EXERCISE DESCRIPTION: Pictures do not belong in the output. Reproduce exactly the lines from the start of the records through the line with "brown bowl: 3 -> 0".

Scene comparison data:
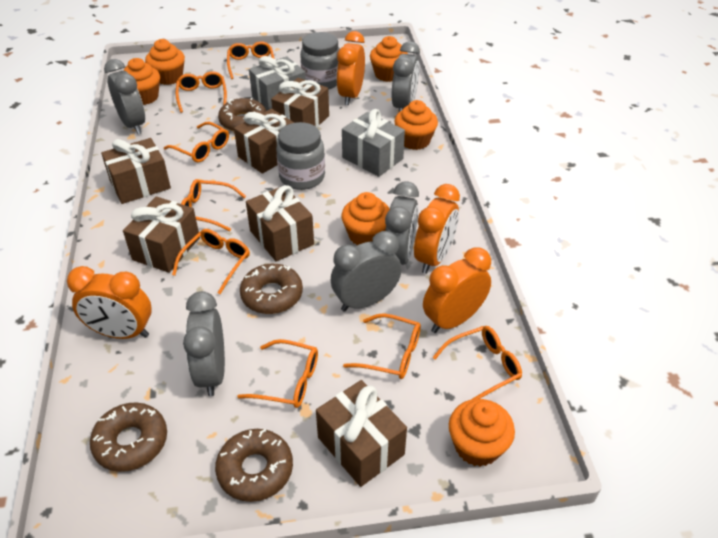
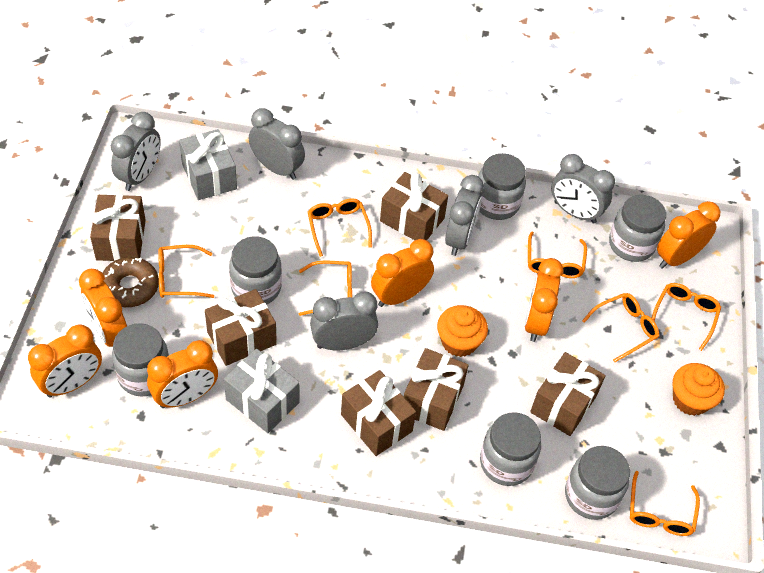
brown donut: 4 -> 1
grey jar: 2 -> 6
orange clock: 4 -> 6
orange cupcake: 6 -> 2
orange glasses: 8 -> 7

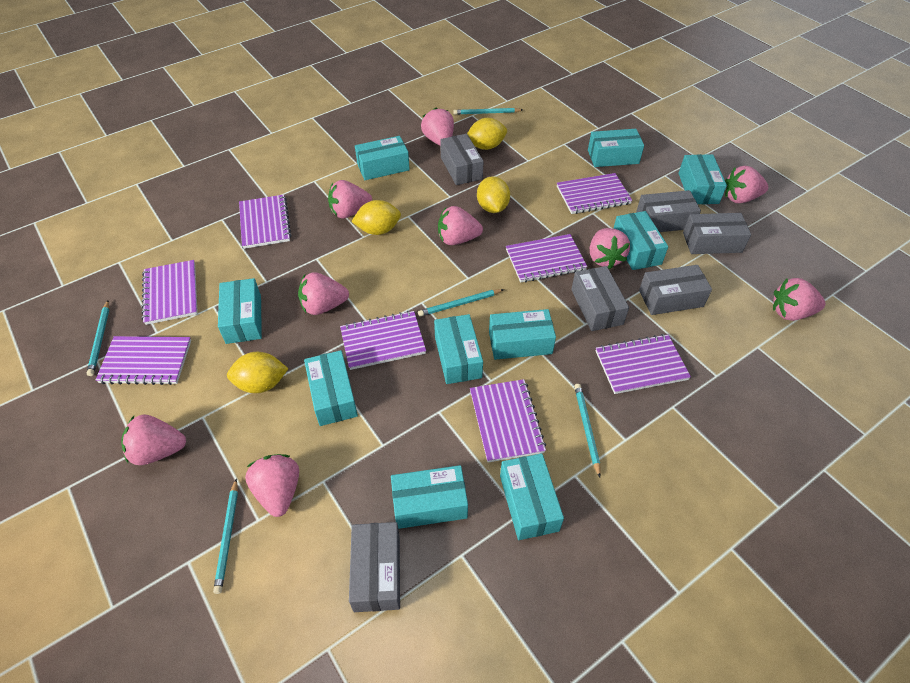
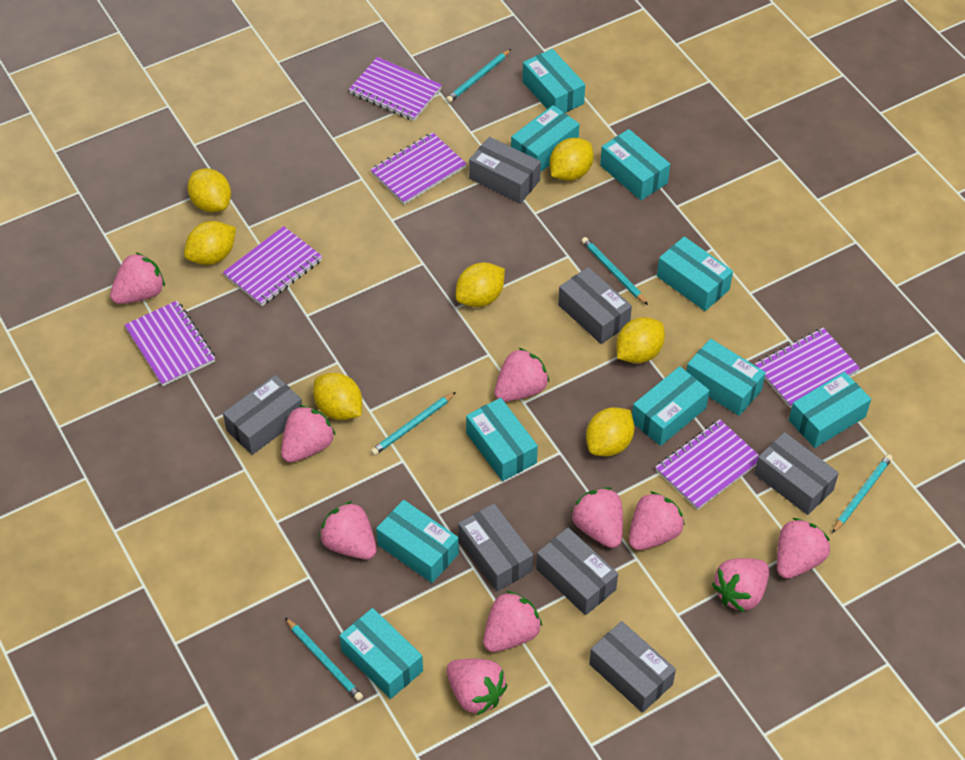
grey box: 6 -> 7
pink strawberry: 9 -> 10
purple notebook: 8 -> 6
yellow lemon: 4 -> 7

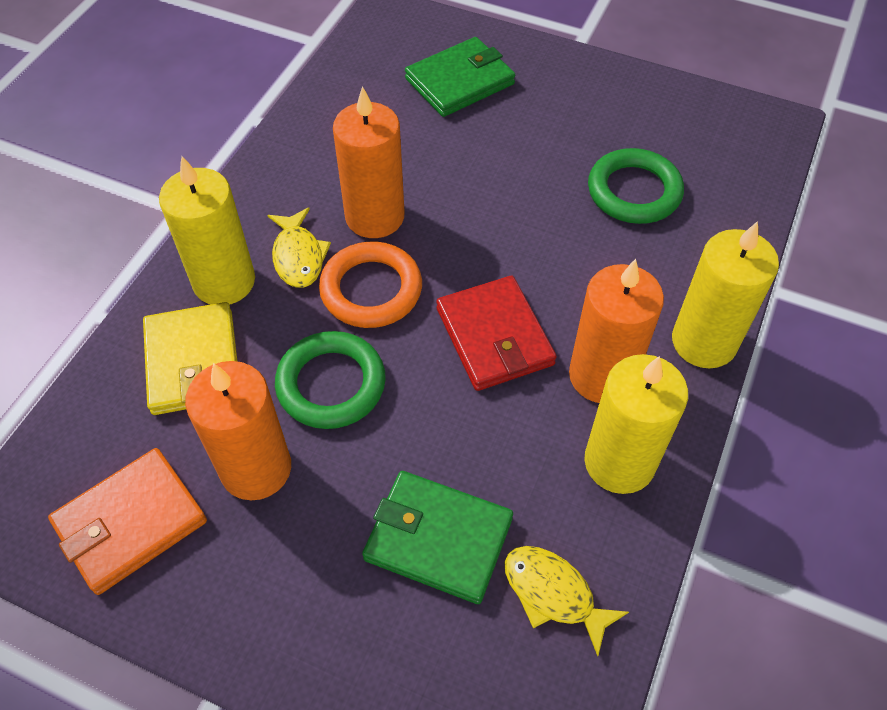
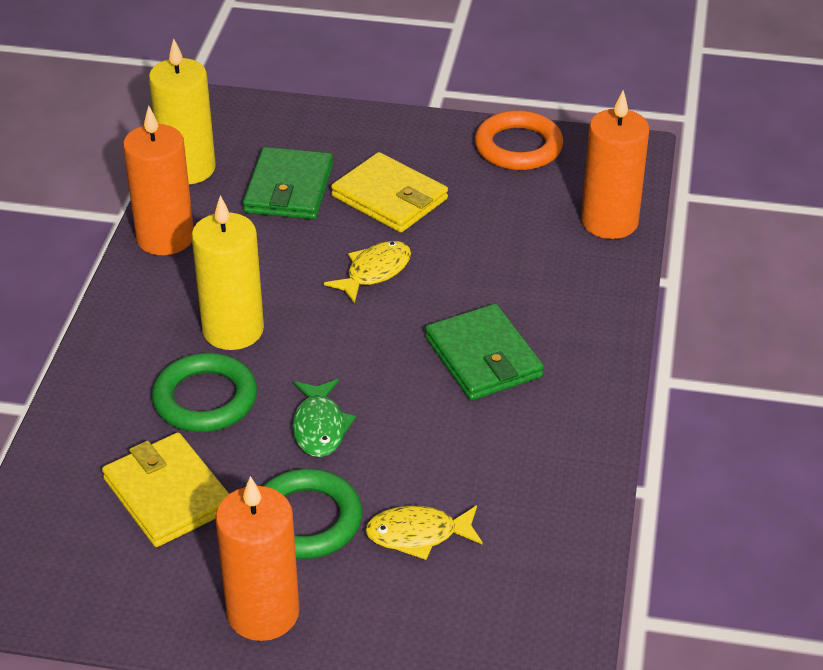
green fish: 0 -> 1
orange wallet: 1 -> 0
red wallet: 1 -> 0
yellow candle: 3 -> 2
yellow wallet: 1 -> 2

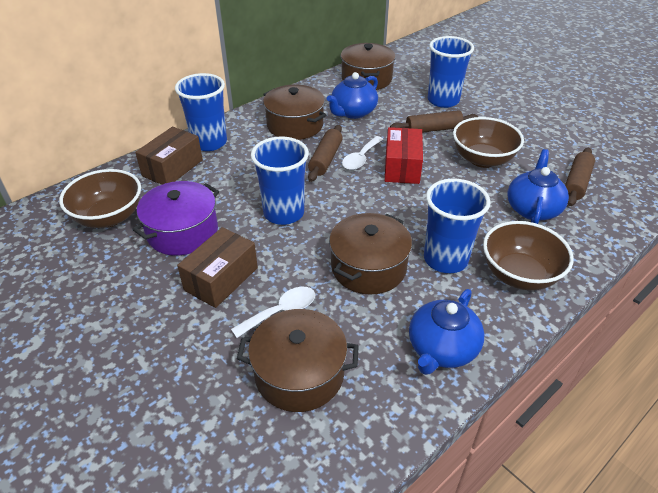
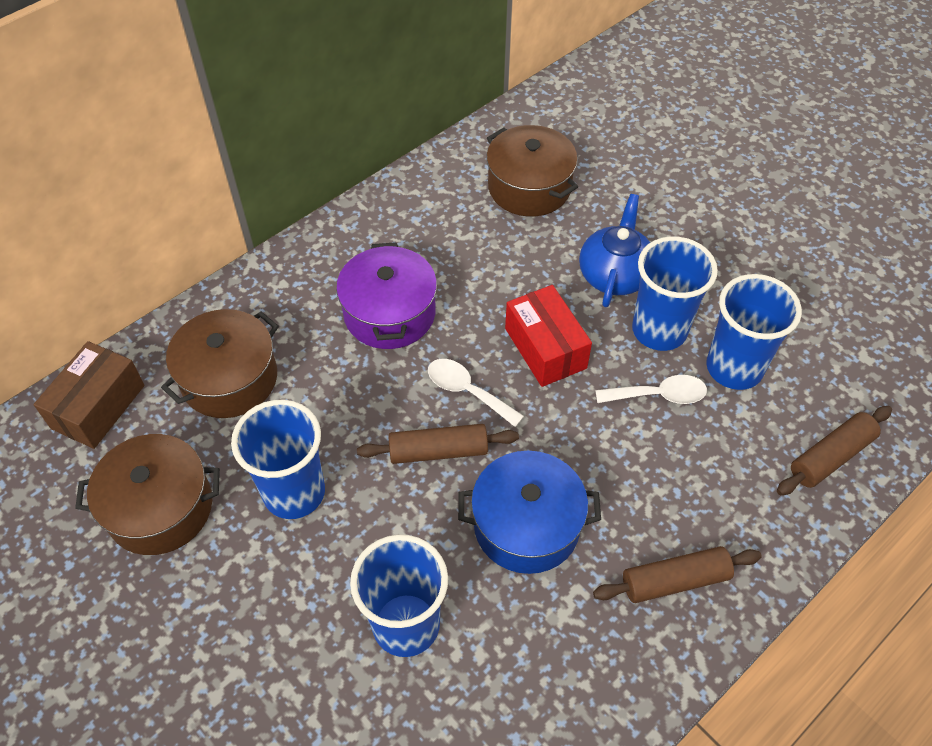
blue pot: 0 -> 1
blue teapot: 3 -> 1
brown bowl: 3 -> 0
brown box: 2 -> 1
brown pot: 4 -> 3

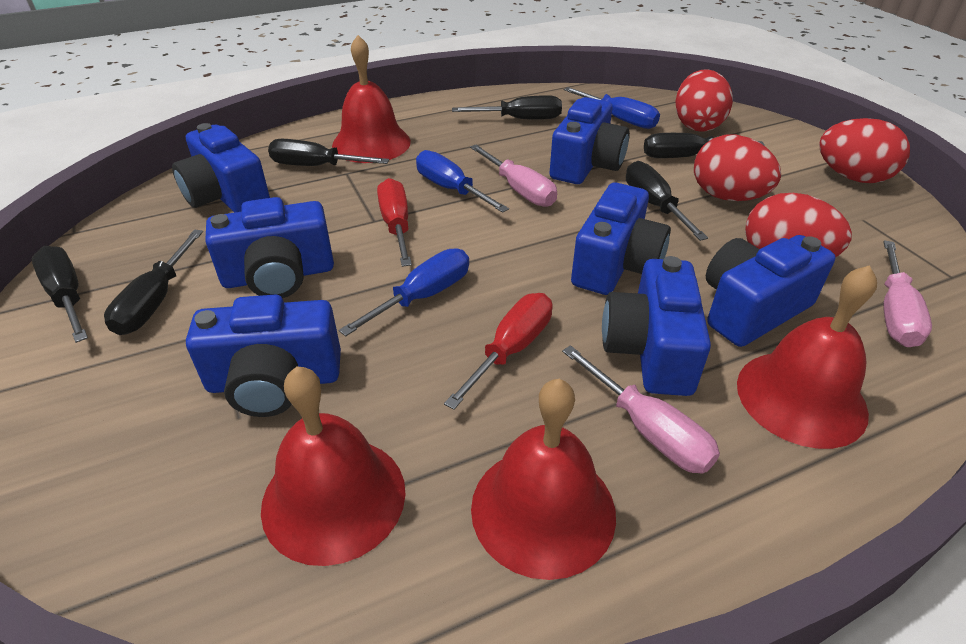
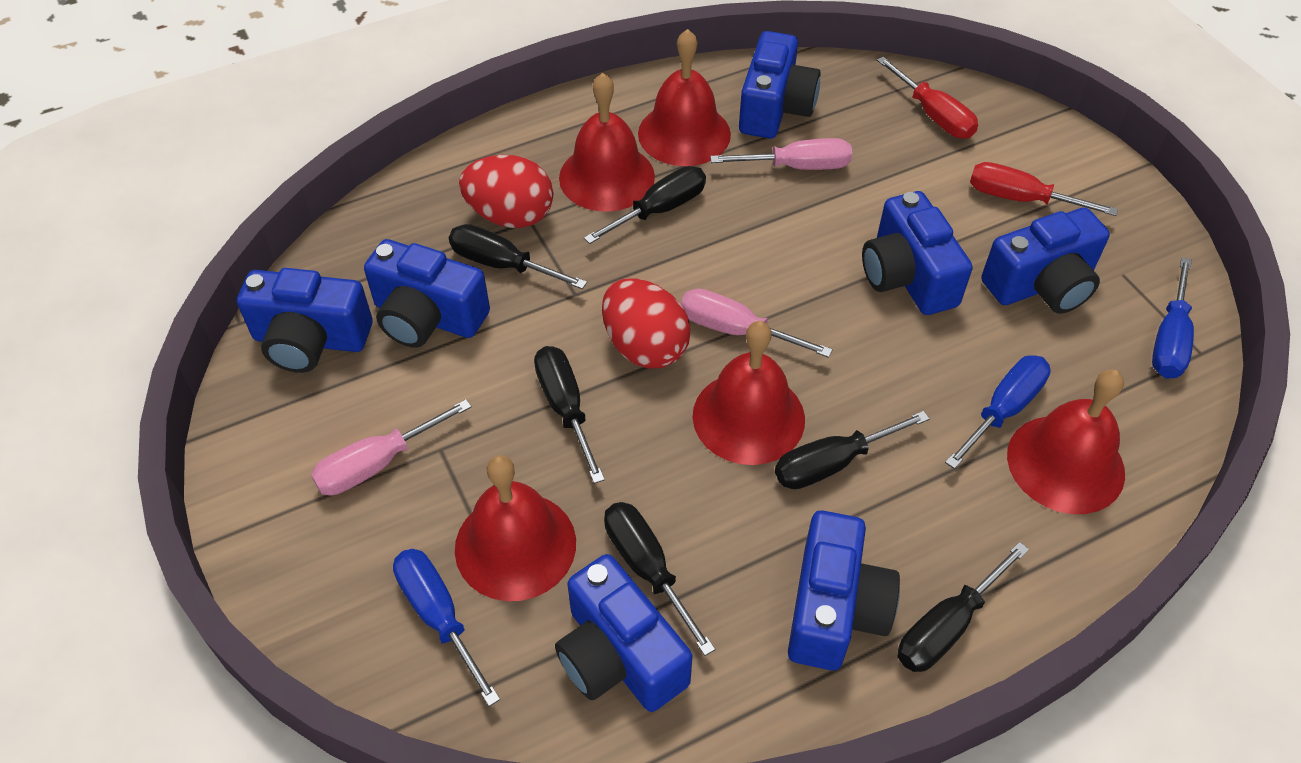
red bell: 4 -> 5
red egg: 4 -> 2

ANSWER BELOW:
brown donut: 4 -> 1
grey jar: 2 -> 6
orange clock: 4 -> 6
orange cupcake: 6 -> 2
orange glasses: 8 -> 7

grey box: 6 -> 7
pink strawberry: 9 -> 10
purple notebook: 8 -> 6
yellow lemon: 4 -> 7

green fish: 0 -> 1
orange wallet: 1 -> 0
red wallet: 1 -> 0
yellow candle: 3 -> 2
yellow wallet: 1 -> 2

blue pot: 0 -> 1
blue teapot: 3 -> 1
brown bowl: 3 -> 0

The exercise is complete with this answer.